--- What needs to be done ---
In the listing below, find each line that holds the string "brush" and copy it.

--- Data for this exercise ---
++++++++++++++++++++

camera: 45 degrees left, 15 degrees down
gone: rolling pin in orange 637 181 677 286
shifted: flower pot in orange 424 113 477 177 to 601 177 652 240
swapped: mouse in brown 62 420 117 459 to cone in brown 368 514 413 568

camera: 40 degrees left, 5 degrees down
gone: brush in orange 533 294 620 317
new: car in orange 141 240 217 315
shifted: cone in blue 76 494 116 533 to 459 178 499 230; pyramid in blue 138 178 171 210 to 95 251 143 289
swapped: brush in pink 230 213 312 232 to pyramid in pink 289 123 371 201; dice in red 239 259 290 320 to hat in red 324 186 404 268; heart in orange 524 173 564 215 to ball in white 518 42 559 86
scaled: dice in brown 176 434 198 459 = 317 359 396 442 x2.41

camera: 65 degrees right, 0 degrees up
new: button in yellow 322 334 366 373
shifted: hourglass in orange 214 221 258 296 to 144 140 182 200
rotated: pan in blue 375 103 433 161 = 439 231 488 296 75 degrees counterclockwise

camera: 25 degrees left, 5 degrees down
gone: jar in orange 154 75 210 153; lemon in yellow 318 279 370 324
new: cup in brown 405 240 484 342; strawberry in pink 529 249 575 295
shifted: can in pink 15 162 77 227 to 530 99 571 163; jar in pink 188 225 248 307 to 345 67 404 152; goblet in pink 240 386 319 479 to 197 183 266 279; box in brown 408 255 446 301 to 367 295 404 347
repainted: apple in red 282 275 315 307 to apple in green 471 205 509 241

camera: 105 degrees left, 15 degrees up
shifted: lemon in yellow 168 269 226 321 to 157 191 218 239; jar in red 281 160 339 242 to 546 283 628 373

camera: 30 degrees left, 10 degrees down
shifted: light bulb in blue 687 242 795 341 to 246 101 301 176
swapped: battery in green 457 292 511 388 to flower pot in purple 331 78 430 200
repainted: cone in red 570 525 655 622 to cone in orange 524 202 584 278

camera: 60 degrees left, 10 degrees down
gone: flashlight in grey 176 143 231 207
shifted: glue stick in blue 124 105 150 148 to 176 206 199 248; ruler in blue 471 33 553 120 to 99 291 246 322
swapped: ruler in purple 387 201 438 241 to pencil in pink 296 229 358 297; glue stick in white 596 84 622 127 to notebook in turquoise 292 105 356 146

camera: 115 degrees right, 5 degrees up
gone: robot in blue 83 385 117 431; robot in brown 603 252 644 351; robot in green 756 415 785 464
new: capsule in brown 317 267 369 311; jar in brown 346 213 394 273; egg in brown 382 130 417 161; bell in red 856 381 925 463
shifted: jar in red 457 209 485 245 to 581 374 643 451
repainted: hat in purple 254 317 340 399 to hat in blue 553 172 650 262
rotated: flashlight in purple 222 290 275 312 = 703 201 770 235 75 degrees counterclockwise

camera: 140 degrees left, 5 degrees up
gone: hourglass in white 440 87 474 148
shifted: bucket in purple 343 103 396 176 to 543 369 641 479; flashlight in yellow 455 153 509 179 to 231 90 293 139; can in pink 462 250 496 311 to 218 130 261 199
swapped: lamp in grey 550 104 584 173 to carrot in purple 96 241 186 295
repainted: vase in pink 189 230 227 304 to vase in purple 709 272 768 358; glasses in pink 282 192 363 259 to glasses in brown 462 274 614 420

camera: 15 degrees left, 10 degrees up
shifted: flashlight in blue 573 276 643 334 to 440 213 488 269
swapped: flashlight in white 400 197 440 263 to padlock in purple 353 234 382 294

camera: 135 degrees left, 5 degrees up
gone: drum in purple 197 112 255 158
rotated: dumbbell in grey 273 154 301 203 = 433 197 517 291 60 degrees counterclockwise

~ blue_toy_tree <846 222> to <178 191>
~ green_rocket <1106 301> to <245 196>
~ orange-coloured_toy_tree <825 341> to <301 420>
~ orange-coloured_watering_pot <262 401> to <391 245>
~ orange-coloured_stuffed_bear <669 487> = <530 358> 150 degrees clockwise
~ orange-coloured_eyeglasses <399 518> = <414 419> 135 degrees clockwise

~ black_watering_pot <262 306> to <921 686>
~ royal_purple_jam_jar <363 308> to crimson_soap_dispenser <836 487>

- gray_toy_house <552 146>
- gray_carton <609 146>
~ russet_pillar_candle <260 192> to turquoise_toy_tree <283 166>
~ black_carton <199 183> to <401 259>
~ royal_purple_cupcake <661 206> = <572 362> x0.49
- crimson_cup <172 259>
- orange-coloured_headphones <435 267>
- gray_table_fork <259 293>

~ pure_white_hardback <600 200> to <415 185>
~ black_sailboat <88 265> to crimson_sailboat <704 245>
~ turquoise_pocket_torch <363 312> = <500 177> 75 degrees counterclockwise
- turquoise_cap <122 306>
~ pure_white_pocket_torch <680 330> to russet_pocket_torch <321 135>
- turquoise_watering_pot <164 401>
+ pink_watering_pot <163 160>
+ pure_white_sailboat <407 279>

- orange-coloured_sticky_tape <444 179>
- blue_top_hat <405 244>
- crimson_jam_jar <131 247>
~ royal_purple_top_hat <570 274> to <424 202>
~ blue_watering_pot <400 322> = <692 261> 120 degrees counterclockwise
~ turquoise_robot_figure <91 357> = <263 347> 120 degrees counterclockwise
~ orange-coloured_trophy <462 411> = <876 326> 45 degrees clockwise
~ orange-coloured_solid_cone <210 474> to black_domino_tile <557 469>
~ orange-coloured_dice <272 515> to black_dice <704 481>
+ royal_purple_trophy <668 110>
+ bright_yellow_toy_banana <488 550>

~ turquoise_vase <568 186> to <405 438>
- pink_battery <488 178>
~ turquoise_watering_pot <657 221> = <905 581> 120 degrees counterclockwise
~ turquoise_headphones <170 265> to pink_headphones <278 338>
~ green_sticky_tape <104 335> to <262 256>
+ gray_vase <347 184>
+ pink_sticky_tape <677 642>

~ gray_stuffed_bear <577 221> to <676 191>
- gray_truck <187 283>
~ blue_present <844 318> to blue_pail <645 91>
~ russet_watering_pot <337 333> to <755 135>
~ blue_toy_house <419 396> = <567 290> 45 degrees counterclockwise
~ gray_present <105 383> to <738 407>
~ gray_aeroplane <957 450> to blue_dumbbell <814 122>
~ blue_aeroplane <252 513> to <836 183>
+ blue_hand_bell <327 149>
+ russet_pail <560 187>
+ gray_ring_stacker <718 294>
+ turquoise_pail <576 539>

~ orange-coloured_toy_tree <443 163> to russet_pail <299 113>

++++++++++++++++++++

--- Exercise result ---
gone: brush in orange 533 294 620 317
swapped: brush in pink 230 213 312 232 to pyramid in pink 289 123 371 201; dice in red 239 259 290 320 to hat in red 324 186 404 268; heart in orange 524 173 564 215 to ball in white 518 42 559 86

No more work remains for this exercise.